> _ABOUT THIS EXERCISE_
Copy out, word for word, the stretch of items from the line containing "Question: Estimate the" through the line containing "Positioned in front is point (550, 436).", including both of those lines. Leave the pictures out of your copy.

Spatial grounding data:
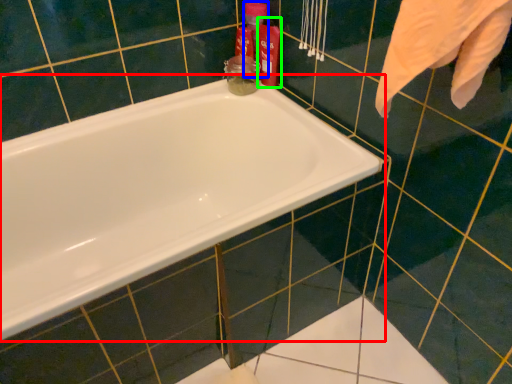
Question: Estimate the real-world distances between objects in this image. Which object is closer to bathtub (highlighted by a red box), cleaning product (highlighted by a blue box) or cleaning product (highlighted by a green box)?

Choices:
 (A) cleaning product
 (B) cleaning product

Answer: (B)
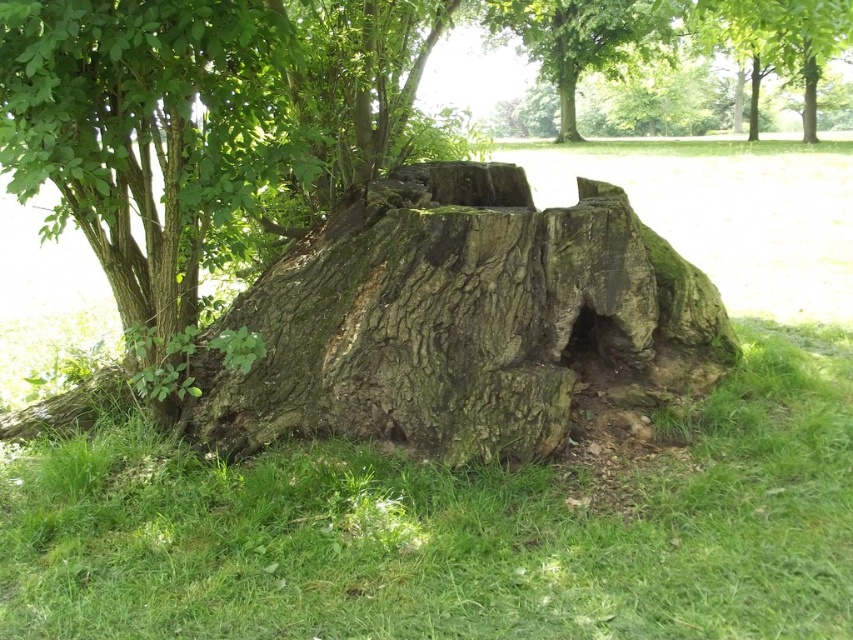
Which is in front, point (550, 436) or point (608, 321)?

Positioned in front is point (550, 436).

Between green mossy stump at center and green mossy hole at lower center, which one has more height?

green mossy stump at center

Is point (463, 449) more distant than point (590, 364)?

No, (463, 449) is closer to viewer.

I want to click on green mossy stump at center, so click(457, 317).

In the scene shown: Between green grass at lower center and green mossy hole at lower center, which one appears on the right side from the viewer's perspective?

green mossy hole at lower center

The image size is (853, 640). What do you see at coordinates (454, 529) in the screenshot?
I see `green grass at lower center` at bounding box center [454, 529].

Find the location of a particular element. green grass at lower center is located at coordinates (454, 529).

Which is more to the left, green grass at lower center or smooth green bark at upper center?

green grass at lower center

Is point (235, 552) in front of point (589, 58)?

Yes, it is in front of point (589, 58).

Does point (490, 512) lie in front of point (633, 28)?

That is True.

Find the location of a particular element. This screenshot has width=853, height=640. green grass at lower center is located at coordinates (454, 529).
* * *
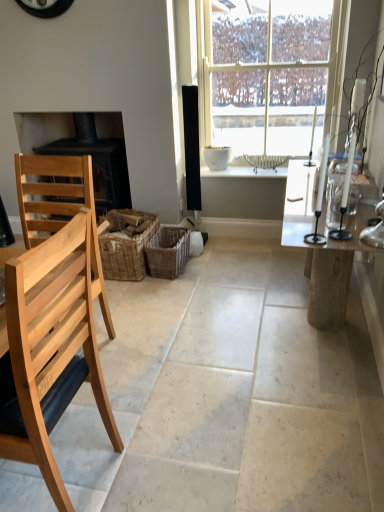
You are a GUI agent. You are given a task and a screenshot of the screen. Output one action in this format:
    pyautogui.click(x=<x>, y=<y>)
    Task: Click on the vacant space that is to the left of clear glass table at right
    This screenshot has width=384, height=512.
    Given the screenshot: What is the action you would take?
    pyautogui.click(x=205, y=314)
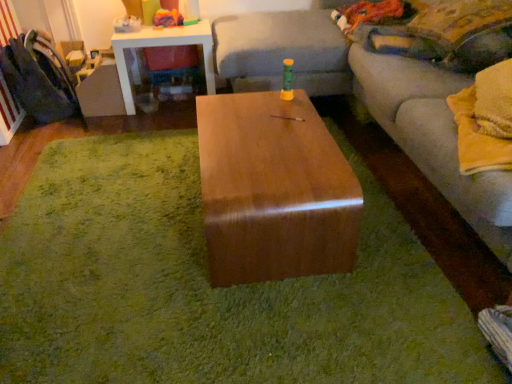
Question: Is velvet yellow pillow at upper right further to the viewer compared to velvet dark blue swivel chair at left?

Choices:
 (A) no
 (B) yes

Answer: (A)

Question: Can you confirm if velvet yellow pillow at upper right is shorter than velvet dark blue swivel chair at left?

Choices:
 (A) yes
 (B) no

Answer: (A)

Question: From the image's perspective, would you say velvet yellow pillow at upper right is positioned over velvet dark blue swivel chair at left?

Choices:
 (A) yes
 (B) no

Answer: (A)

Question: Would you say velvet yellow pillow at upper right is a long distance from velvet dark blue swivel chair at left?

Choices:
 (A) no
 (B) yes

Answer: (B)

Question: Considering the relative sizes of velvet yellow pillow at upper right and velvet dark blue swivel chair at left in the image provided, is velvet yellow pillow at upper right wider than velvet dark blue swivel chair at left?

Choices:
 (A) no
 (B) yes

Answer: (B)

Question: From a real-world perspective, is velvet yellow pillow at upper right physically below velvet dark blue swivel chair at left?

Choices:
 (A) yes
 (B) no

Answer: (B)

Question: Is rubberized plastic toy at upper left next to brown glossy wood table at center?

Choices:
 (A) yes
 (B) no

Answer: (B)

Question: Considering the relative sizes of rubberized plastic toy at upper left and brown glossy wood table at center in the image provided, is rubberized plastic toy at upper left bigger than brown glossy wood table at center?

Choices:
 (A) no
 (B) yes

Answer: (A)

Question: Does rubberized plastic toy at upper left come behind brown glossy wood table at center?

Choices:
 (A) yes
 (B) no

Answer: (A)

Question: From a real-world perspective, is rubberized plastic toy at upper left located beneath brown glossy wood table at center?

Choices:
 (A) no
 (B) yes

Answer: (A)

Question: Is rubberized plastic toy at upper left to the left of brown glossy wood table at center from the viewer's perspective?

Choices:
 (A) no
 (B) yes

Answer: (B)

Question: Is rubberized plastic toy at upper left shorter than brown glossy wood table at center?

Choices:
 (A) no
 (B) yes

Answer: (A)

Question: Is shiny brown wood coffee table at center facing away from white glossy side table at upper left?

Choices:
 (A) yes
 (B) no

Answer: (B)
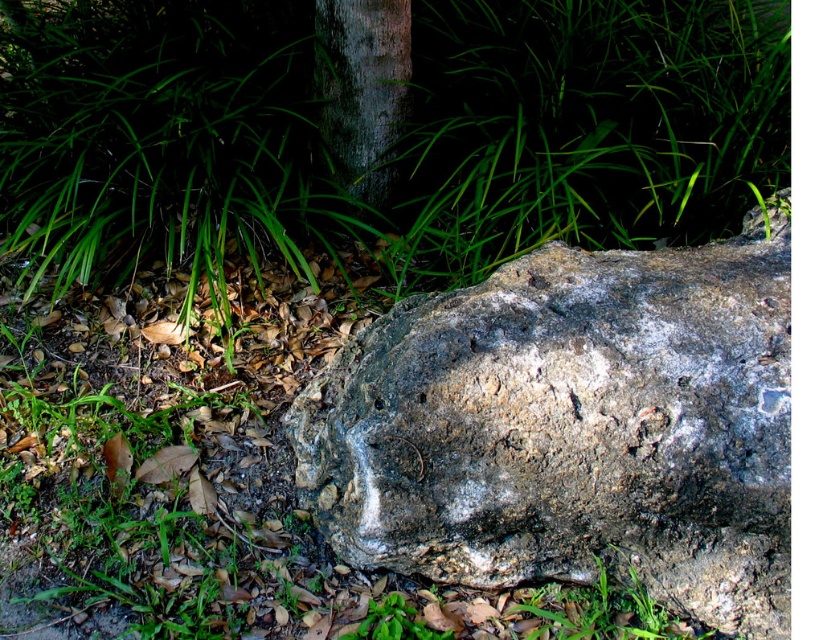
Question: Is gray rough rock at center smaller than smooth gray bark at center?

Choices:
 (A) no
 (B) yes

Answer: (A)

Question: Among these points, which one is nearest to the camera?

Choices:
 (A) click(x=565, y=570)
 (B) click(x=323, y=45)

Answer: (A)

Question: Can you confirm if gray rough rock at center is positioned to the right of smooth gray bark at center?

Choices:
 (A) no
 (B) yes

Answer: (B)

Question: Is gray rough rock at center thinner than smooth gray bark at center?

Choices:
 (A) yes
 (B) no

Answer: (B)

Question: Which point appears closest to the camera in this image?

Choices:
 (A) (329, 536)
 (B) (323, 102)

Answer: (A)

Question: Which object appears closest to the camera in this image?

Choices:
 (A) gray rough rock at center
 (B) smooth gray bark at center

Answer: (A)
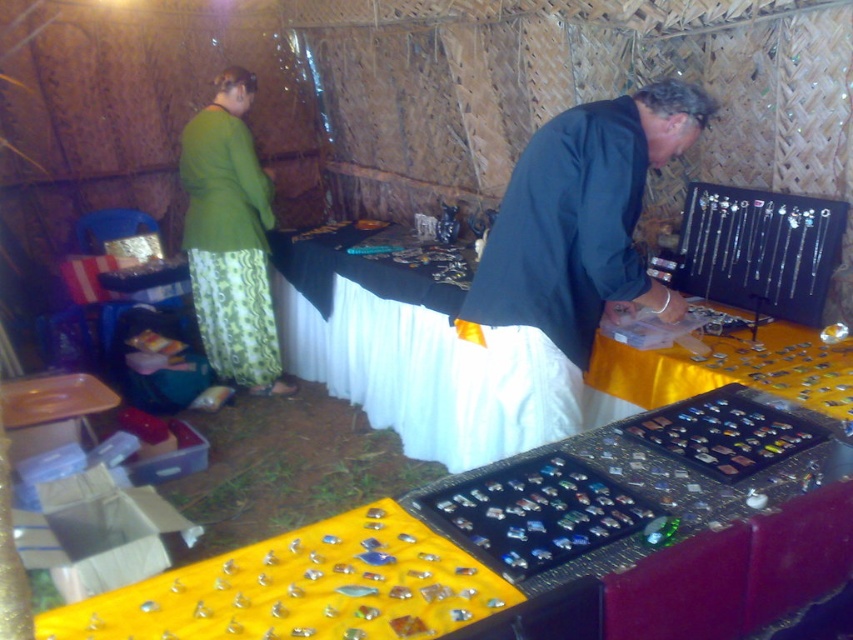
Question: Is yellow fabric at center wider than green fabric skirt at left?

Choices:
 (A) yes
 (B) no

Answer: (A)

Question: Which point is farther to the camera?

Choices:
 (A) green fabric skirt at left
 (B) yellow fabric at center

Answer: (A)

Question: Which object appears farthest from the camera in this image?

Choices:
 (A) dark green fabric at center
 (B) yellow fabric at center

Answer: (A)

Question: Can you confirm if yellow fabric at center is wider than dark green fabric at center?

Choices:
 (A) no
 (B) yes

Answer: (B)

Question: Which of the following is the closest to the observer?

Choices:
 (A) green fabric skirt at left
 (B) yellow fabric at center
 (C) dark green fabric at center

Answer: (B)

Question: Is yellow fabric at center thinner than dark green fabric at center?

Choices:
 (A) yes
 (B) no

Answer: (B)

> _SOLUTION TO THE PROBLEM_
Question: Estimate the real-world distances between objects in this image. Which object is closer to bathtub (highlighted by a red box), cleaning product (highlighted by a blue box) or cleaning product (highlighted by a green box)?

Choices:
 (A) cleaning product
 (B) cleaning product

Answer: (B)
Which is in front, point (550, 436) or point (608, 321)?

Positioned in front is point (550, 436).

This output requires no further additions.